INSTRUCTION. Only one stretch of the listing below is wanted. Begin at the line that has "camera: 130 degrees left, 10 degrees up", stop after the line that has "(628, 410) = (433, 173): brown robot -> none", and repeat every line in between exactly.

EXCERPTED DATA.
---

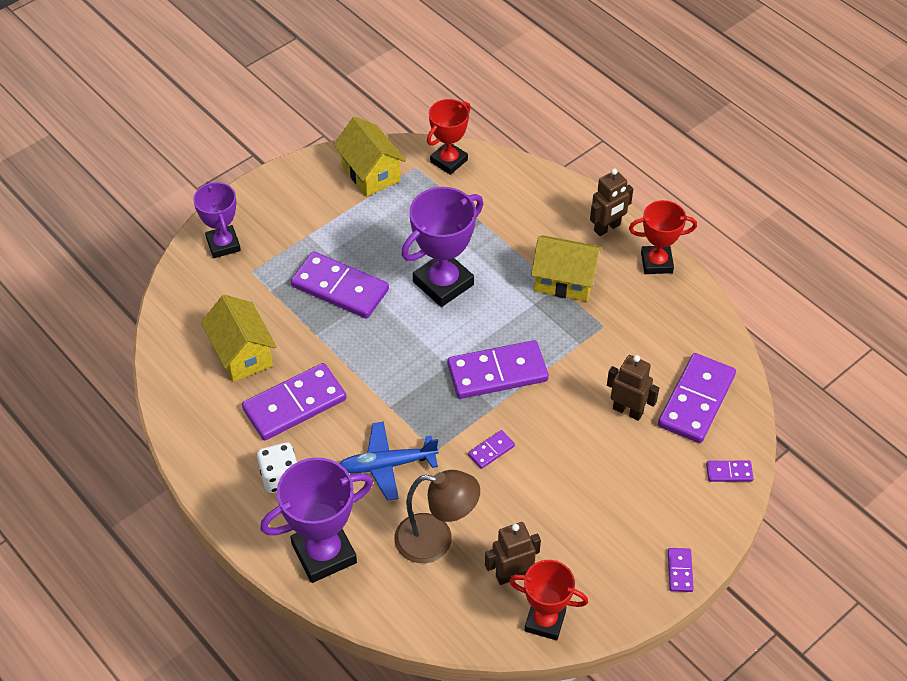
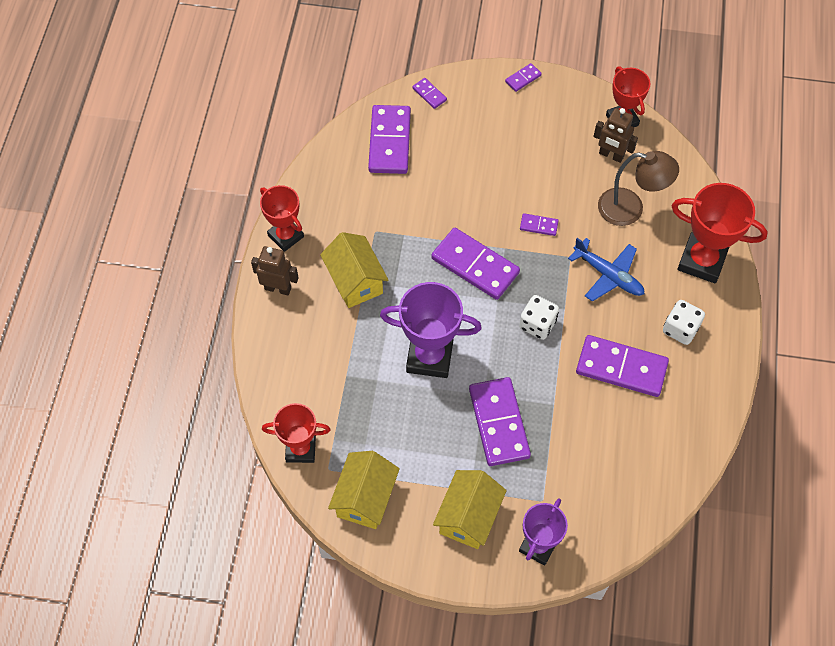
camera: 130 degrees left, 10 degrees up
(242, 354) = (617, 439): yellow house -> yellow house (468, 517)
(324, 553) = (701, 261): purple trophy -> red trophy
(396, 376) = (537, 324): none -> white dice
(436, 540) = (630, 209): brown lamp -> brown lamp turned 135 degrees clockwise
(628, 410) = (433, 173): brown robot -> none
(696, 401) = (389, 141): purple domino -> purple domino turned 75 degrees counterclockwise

---

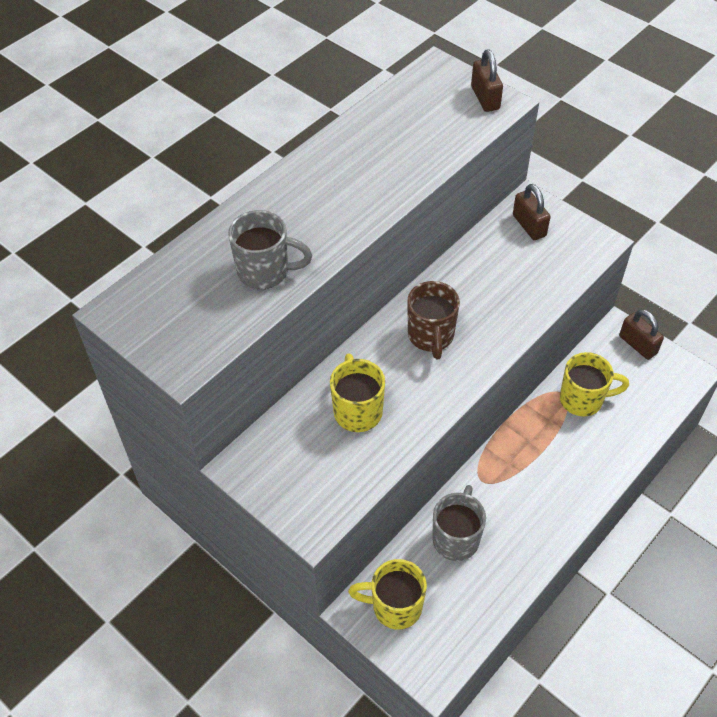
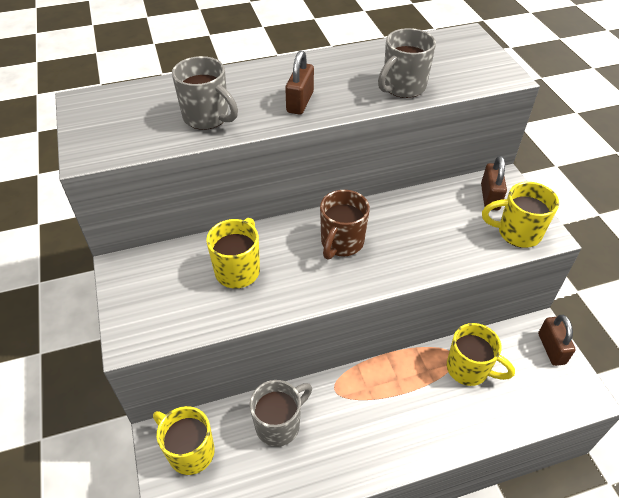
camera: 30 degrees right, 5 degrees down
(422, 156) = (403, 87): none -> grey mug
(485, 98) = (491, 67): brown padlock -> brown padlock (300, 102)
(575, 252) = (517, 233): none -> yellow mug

---

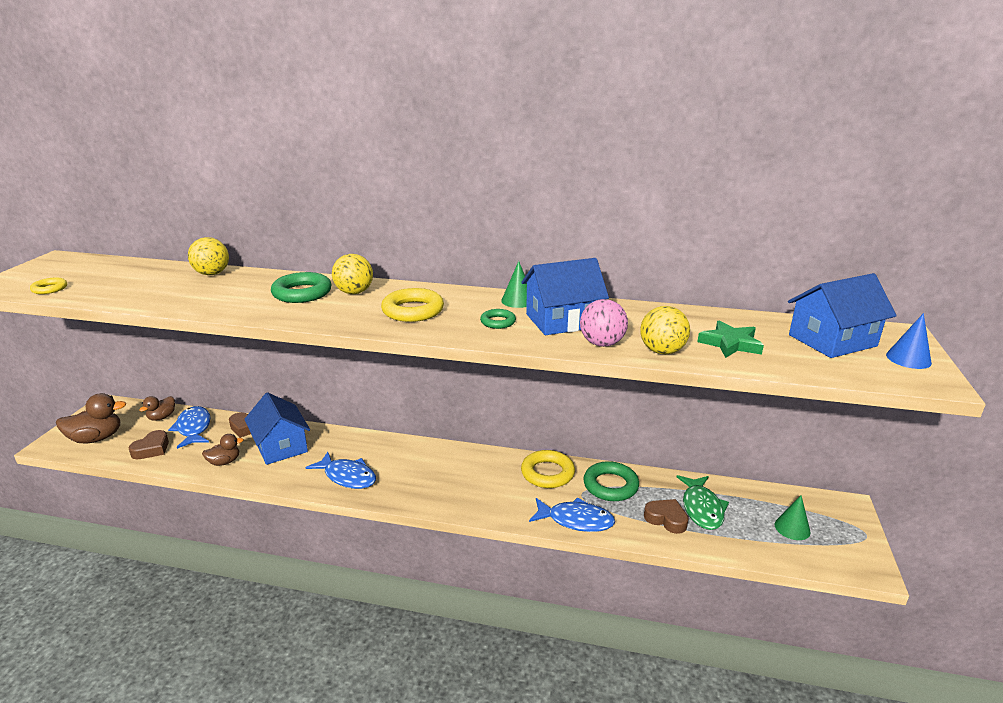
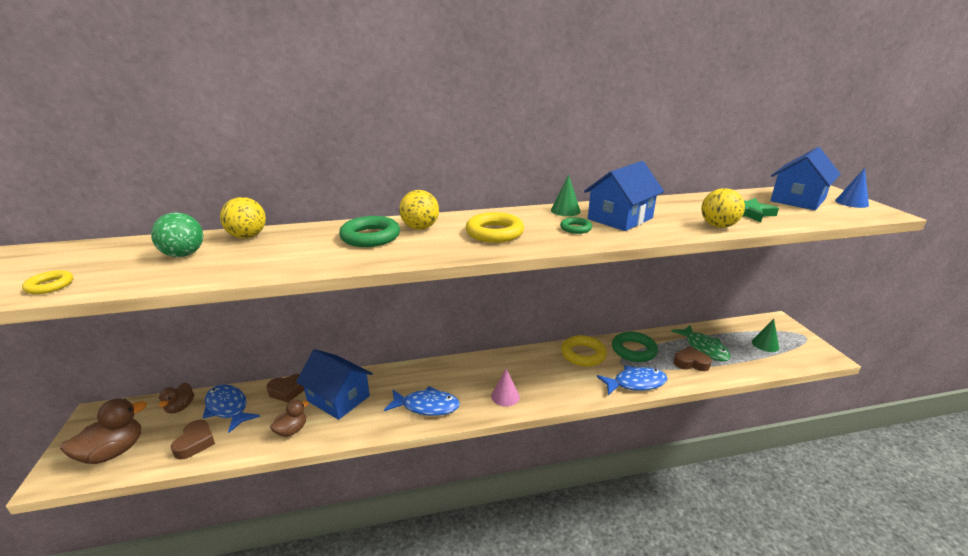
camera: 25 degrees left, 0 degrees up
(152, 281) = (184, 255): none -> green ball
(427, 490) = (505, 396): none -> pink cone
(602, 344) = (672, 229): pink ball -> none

---

OUTPUT OF THE EXERCISE.
camera: 130 degrees left, 10 degrees up
(242, 354) = (617, 439): yellow house -> yellow house (468, 517)
(324, 553) = (701, 261): purple trophy -> red trophy
(396, 376) = (537, 324): none -> white dice
(436, 540) = (630, 209): brown lamp -> brown lamp turned 135 degrees clockwise
(628, 410) = (433, 173): brown robot -> none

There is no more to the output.